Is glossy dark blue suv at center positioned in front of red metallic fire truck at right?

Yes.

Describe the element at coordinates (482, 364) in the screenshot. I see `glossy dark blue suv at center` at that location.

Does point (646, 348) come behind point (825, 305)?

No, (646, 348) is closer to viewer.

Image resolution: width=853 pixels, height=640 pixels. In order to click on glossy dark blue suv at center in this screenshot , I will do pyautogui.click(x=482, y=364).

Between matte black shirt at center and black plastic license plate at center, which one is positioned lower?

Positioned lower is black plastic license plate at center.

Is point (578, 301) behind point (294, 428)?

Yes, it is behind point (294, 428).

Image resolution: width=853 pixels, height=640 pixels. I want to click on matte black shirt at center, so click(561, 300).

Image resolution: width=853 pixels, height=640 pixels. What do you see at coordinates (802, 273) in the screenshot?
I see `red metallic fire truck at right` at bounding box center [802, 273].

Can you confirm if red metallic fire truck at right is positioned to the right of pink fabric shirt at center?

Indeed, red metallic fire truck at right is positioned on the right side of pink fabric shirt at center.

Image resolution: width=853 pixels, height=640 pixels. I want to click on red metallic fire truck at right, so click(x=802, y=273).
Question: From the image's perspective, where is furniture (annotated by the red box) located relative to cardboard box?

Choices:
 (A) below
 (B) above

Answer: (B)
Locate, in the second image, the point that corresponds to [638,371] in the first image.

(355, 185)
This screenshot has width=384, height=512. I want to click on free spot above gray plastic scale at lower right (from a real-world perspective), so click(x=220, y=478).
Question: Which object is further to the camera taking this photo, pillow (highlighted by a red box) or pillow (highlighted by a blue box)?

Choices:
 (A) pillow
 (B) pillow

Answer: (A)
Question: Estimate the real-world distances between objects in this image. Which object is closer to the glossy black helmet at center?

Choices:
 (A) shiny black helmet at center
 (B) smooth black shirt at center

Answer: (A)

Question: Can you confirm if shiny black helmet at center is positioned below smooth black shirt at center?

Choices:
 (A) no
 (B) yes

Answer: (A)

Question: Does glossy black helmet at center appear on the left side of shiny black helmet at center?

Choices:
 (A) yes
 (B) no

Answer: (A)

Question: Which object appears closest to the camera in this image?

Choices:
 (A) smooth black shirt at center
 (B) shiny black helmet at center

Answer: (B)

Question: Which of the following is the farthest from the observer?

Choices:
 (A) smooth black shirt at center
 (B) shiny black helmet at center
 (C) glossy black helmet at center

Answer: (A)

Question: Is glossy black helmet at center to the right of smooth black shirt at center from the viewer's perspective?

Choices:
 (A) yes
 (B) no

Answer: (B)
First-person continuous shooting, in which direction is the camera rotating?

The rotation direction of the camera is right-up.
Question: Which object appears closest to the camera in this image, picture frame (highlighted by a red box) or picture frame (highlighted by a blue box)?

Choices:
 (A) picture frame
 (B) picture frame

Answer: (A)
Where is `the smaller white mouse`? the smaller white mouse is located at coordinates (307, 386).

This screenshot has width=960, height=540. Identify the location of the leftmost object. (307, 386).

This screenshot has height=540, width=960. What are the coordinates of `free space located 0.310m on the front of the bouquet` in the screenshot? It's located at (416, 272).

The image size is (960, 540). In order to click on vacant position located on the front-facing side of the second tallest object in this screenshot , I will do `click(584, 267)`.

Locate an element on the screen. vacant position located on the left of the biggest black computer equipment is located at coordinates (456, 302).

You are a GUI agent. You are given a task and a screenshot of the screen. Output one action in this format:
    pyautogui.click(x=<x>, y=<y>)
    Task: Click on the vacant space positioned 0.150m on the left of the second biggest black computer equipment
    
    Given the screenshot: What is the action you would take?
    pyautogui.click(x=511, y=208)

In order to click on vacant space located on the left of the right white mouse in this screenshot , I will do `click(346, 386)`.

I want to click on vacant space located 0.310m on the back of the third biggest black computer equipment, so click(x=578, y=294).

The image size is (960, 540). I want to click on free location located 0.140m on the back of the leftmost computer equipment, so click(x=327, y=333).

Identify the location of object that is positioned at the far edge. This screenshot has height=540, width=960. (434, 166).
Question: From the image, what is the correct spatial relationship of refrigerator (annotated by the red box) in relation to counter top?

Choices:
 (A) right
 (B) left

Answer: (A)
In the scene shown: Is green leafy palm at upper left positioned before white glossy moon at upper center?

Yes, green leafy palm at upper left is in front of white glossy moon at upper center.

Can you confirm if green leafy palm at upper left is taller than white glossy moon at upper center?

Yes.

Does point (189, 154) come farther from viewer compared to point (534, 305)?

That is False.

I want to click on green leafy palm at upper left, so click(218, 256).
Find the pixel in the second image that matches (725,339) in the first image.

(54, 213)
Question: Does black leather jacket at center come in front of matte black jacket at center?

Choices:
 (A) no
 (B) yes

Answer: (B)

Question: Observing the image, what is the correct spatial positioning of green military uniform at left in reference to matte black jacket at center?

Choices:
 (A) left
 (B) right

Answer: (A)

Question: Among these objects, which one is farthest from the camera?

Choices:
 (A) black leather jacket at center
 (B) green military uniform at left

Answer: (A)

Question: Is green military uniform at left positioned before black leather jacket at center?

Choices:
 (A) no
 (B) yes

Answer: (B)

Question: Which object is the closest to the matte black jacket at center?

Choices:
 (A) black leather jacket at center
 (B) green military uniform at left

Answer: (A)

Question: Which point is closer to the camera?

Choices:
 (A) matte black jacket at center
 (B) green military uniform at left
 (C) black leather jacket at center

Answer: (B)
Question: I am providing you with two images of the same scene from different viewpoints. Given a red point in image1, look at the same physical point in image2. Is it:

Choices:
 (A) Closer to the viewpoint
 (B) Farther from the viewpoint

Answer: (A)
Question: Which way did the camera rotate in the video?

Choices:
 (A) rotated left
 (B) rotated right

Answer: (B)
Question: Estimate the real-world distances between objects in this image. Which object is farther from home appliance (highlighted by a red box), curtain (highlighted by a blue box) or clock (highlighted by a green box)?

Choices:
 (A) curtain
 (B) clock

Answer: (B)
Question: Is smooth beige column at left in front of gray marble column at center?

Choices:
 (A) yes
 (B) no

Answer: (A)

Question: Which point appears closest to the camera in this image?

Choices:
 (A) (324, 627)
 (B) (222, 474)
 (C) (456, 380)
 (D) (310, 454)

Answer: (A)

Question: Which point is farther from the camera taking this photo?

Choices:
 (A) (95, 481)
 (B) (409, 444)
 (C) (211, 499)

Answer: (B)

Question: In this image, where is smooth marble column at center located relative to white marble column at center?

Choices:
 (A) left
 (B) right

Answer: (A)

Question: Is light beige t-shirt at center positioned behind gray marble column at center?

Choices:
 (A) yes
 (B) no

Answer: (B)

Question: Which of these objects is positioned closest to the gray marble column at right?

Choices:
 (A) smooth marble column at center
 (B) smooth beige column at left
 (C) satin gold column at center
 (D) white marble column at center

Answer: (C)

***

Print the stretch of lines from the one containing "Positioned lower is" through the one containing "Indeed, red metallic", both included, exactly as they appear.

Positioned lower is black plastic license plate at center.

Is point (578, 301) behind point (294, 428)?

Yes, it is behind point (294, 428).

Image resolution: width=853 pixels, height=640 pixels. I want to click on matte black shirt at center, so click(561, 300).

Image resolution: width=853 pixels, height=640 pixels. What do you see at coordinates (802, 273) in the screenshot?
I see `red metallic fire truck at right` at bounding box center [802, 273].

Can you confirm if red metallic fire truck at right is positioned to the right of pink fabric shirt at center?

Indeed, red metallic fire truck at right is positioned on the right side of pink fabric shirt at center.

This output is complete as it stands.